**Description of the task**. Beginning with the line that has "black star: (110, 93) -> (48, 68), turned 30" and ending with the line that has "purple trapezoid: (134, 171)", retype the entries below exactly, except for the pictures.

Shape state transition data
= = =

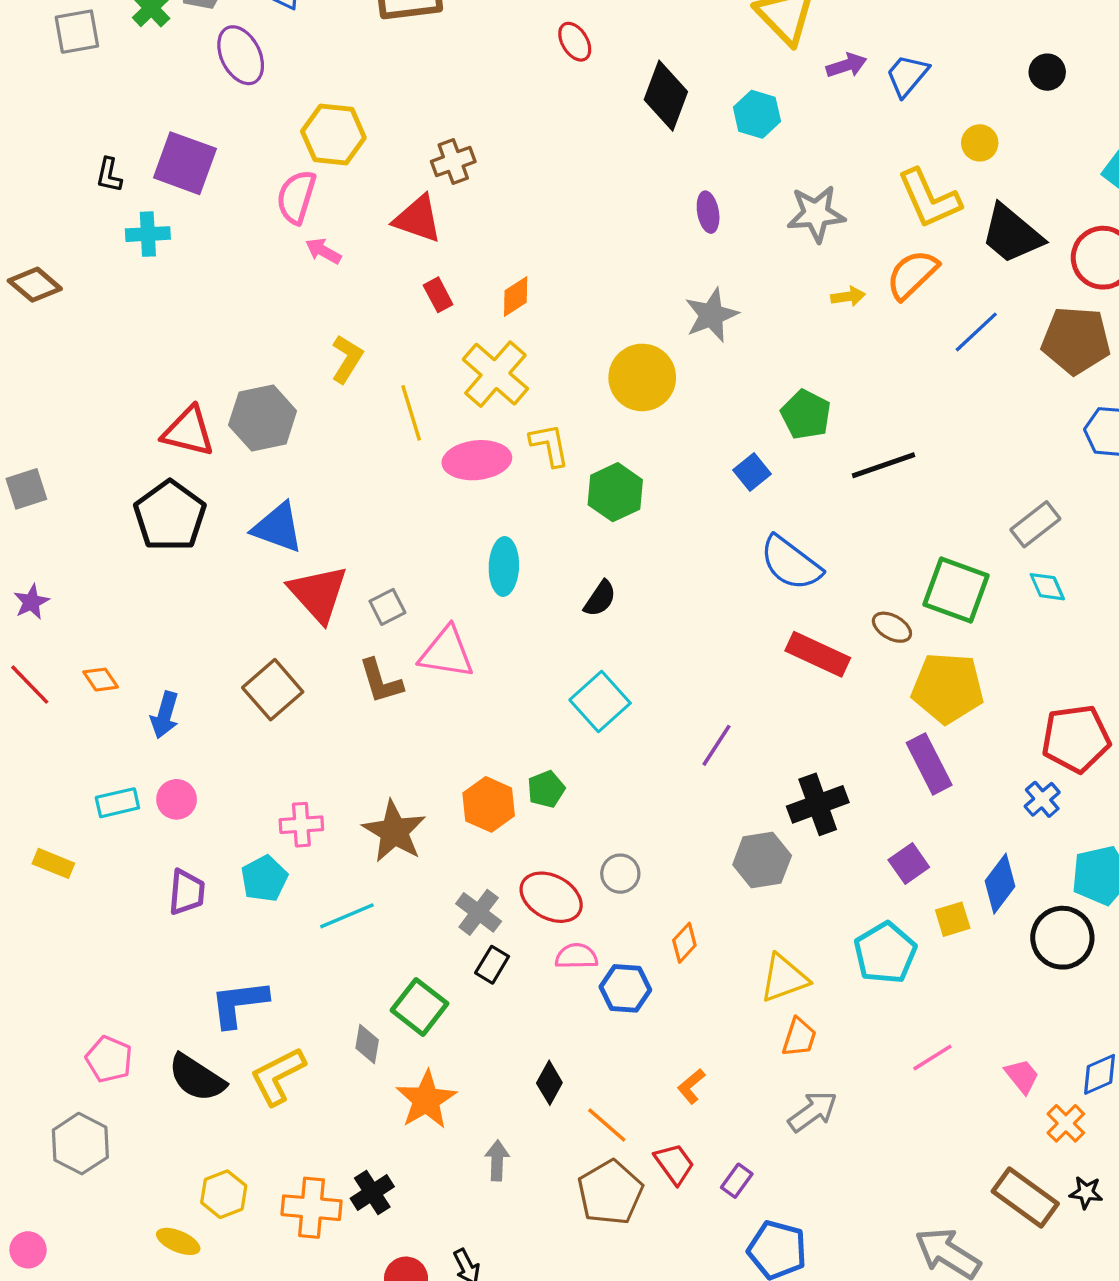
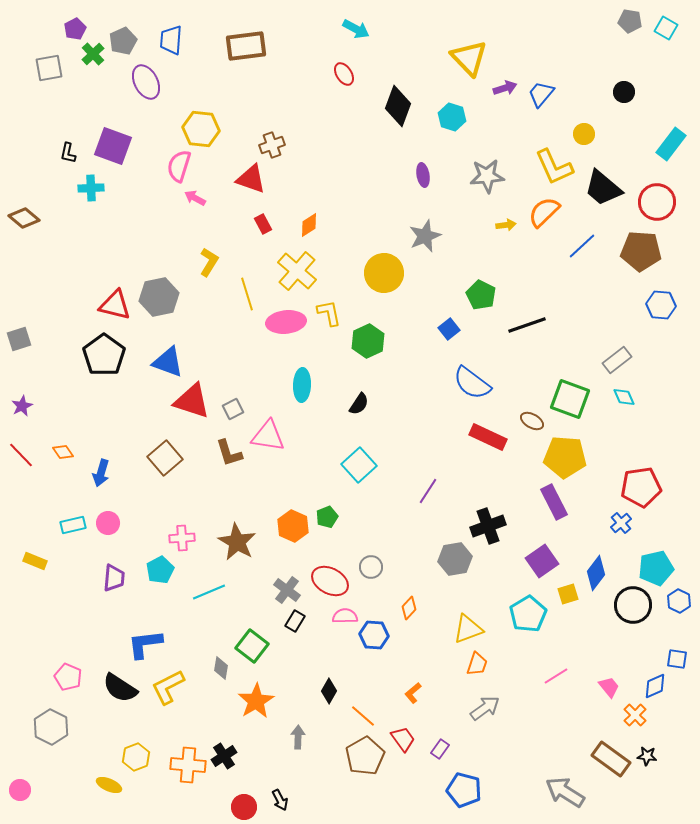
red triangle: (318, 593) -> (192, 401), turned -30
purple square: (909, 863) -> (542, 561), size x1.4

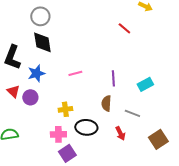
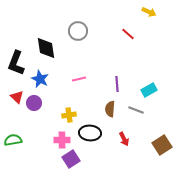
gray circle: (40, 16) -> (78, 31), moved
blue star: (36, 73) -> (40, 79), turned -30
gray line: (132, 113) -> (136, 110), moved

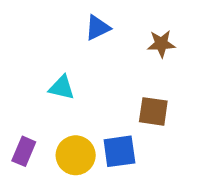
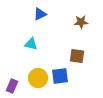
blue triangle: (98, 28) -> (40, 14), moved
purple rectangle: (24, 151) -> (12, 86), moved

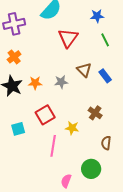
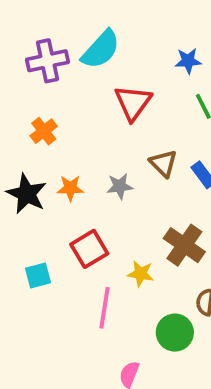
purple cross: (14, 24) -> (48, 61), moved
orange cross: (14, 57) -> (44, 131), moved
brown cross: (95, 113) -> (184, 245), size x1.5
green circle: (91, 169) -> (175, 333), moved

= = =

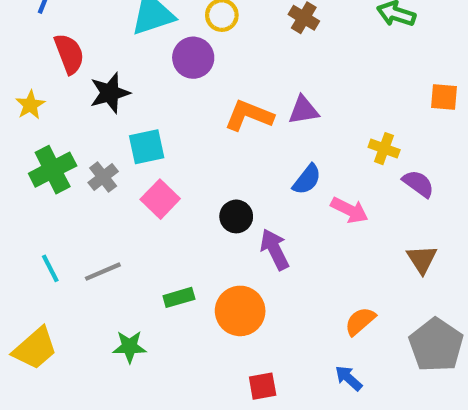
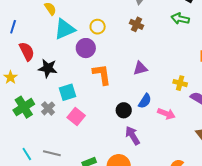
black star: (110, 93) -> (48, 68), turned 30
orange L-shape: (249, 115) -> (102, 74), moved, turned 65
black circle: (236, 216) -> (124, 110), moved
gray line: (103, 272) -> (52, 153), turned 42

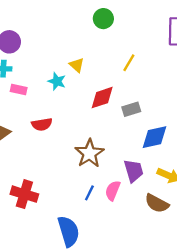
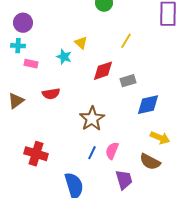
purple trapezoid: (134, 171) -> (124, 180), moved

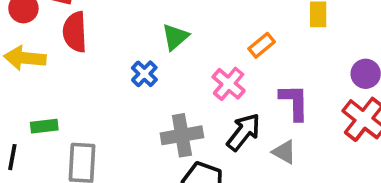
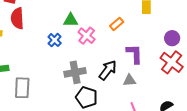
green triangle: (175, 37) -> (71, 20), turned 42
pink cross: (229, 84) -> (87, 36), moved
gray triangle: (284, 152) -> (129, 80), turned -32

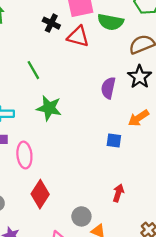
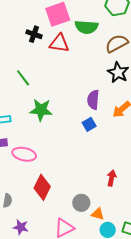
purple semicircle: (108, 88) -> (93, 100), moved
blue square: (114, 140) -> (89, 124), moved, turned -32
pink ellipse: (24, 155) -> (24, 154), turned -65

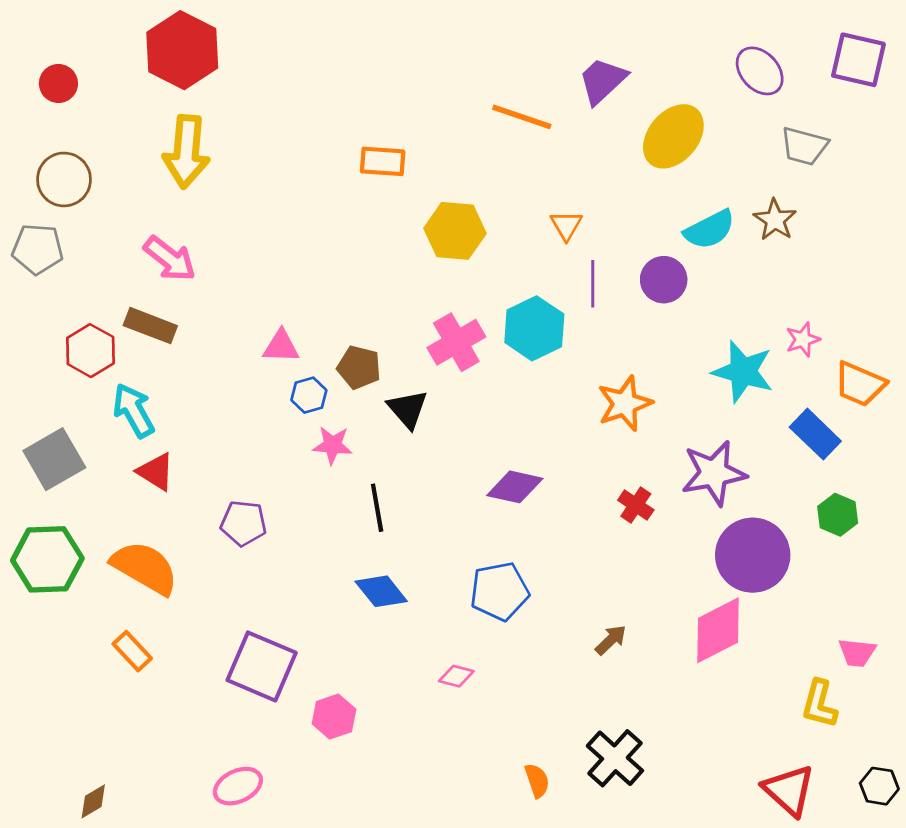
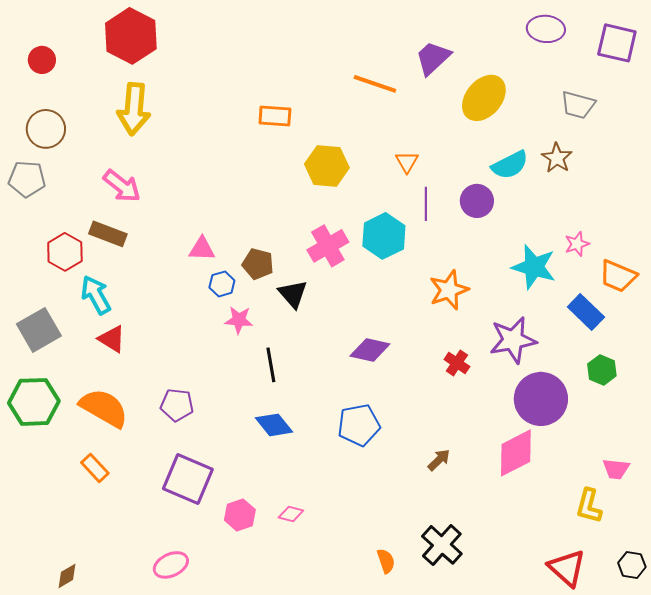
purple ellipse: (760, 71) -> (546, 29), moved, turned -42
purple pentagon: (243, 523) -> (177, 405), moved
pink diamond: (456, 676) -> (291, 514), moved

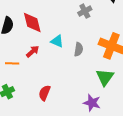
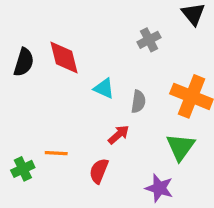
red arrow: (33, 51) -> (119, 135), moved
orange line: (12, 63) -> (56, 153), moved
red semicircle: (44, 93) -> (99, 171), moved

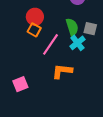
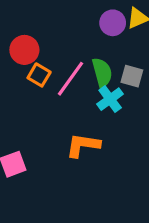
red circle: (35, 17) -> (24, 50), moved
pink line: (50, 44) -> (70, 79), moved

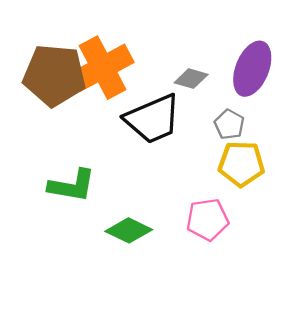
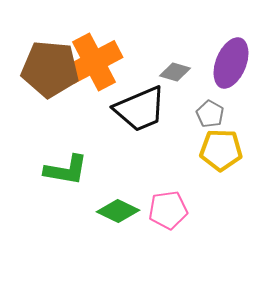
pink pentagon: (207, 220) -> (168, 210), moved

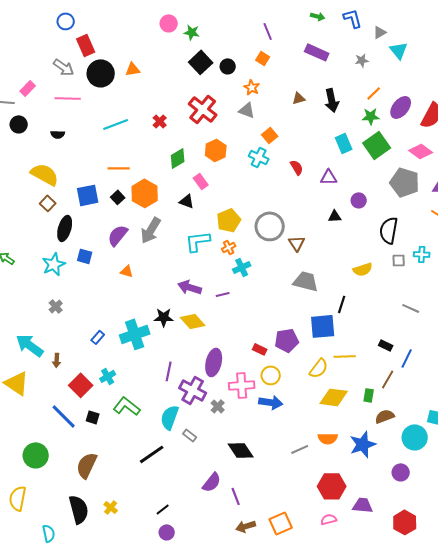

= = =

**Completed task**.
black star: (110, 93) -> (48, 68), turned 30
orange L-shape: (249, 115) -> (102, 74), moved, turned 65
black circle: (236, 216) -> (124, 110), moved
gray line: (103, 272) -> (52, 153), turned 42

purple trapezoid: (134, 171) -> (124, 180), moved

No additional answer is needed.